[Stored items]
───

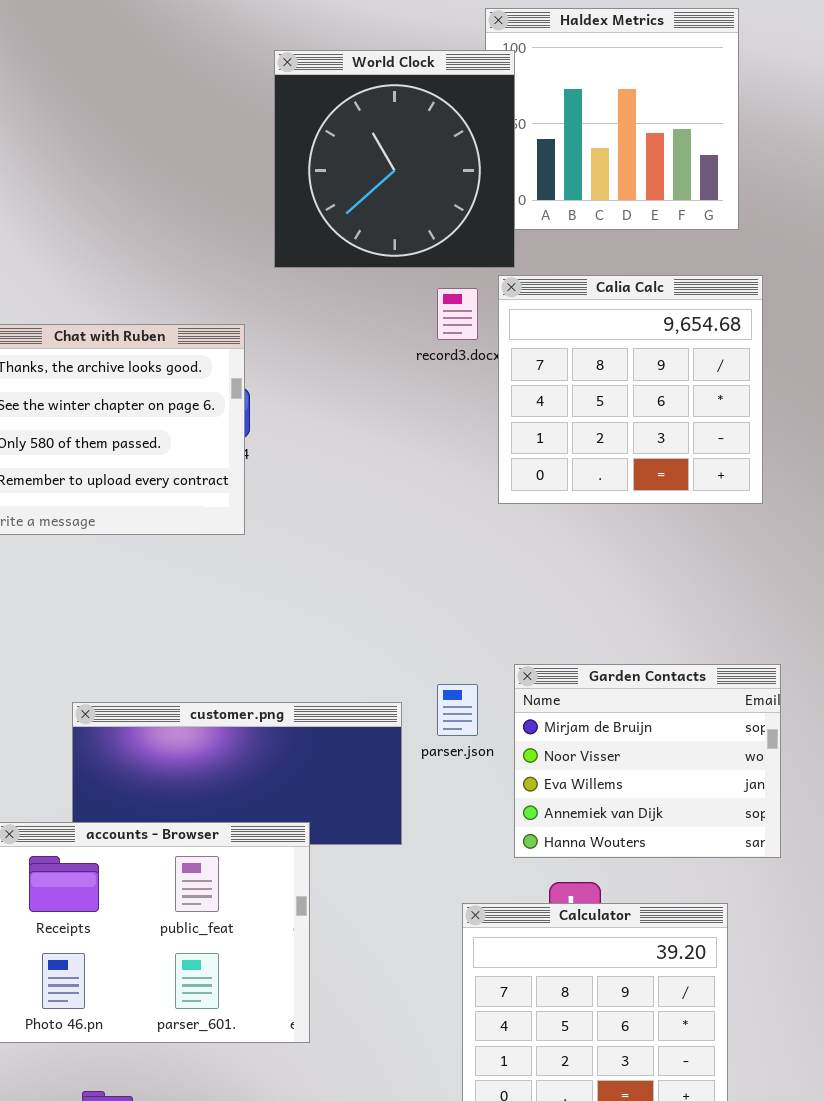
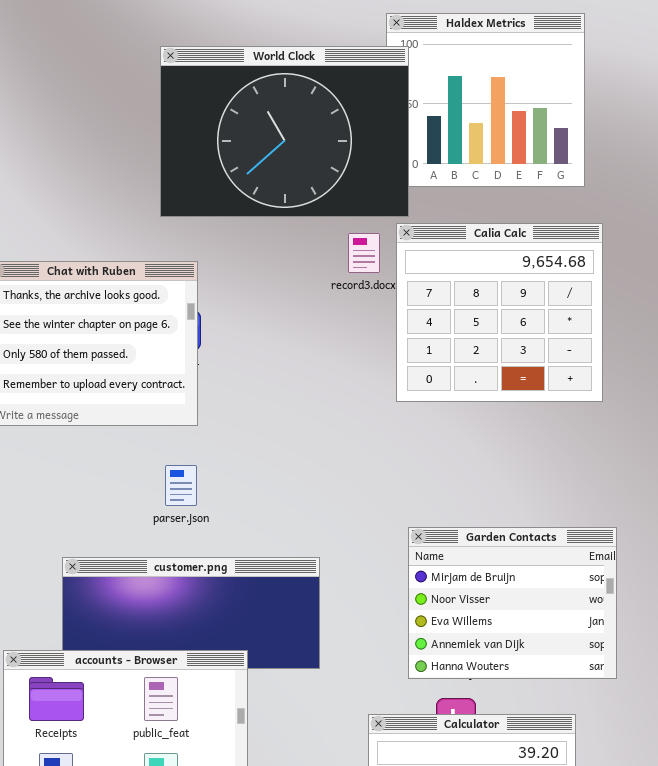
World Clock: [274,50,515,268] -> [160,46,409,217], resized
parser.json: [437,684,478,736] -> [165,465,197,506], moved

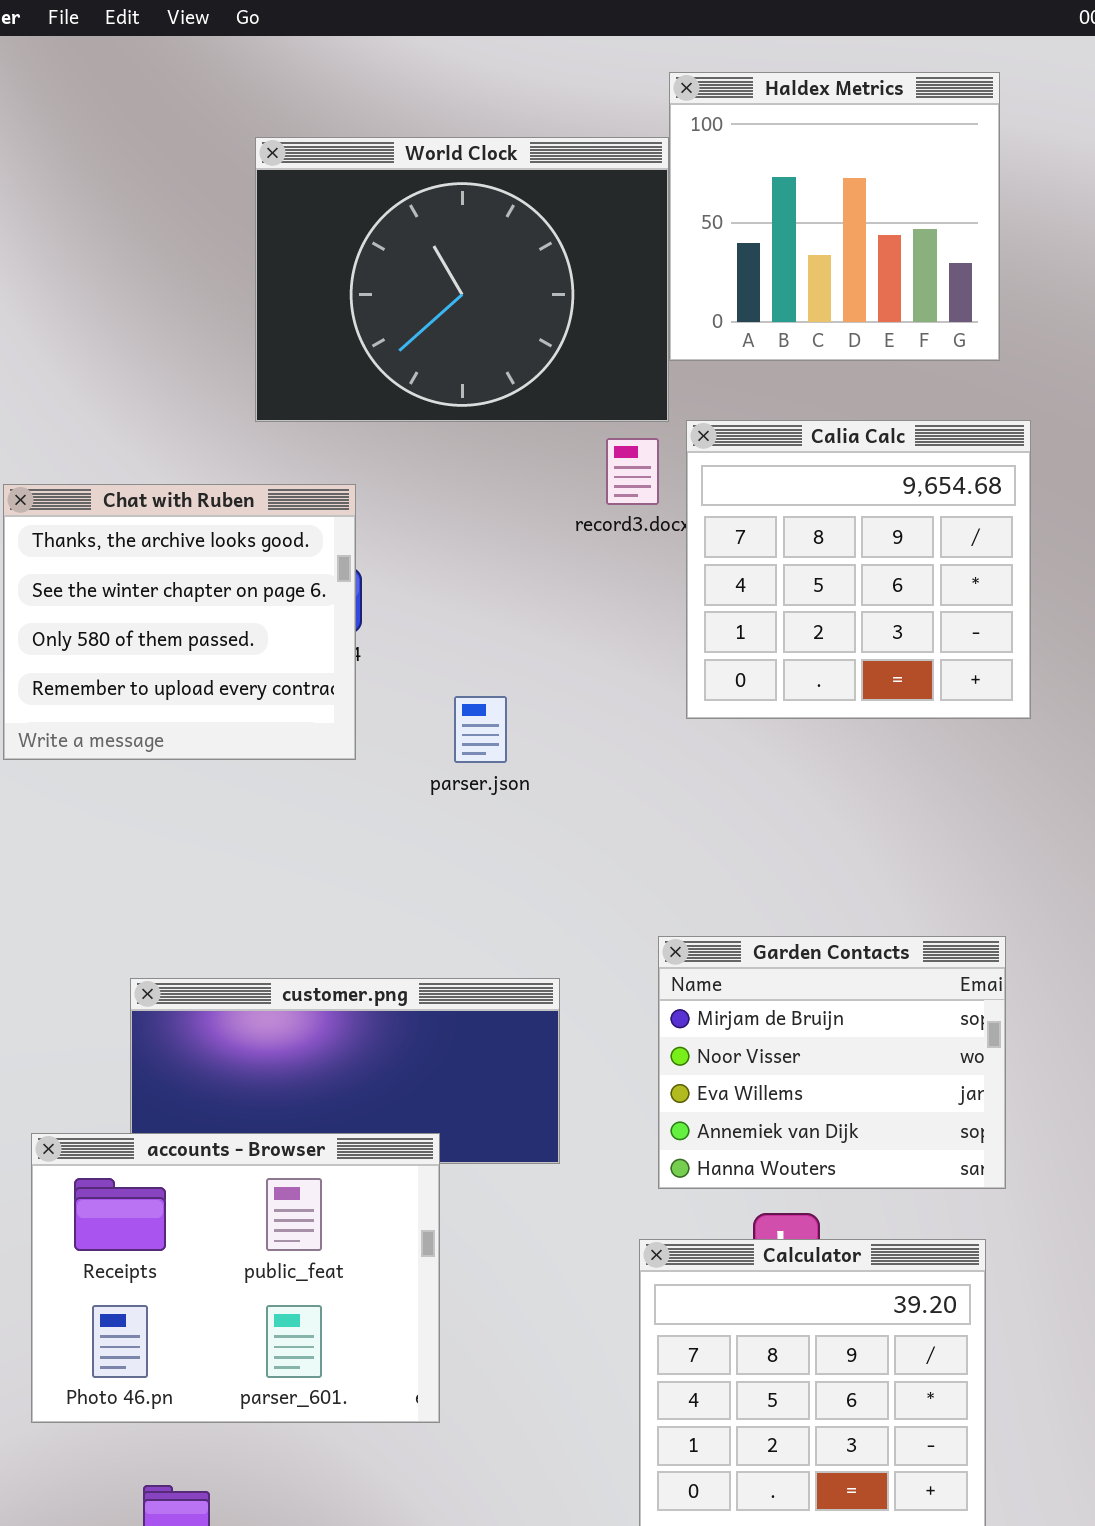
World Clock: [160,46,409,217] -> [255,137,669,422], moved
parser.json: [165,465,197,506] -> [454,696,507,763], moved
Garden Contacts: [408,527,617,679] -> [658,936,1006,1189], moved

───

- REQUIRED WORK -
Filter on the word "moved": copy each matching line from the entries above.

- RESPONSE -
parser.json: [437,684,478,736] -> [165,465,197,506], moved
World Clock: [160,46,409,217] -> [255,137,669,422], moved
parser.json: [165,465,197,506] -> [454,696,507,763], moved
Garden Contacts: [408,527,617,679] -> [658,936,1006,1189], moved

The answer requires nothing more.